■ **Instructions to follow**
Write out the data again in full, exactly as it reads.

■ **Given information**
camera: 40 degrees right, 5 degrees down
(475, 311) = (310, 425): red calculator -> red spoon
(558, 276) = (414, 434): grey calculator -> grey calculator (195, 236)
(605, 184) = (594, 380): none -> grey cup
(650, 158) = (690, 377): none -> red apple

■ **Worked solution**
camera: 40 degrees right, 5 degrees down
(475, 311) = (310, 425): red calculator -> red spoon
(558, 276) = (414, 434): grey calculator -> grey calculator (195, 236)
(605, 184) = (594, 380): none -> grey cup
(650, 158) = (690, 377): none -> red apple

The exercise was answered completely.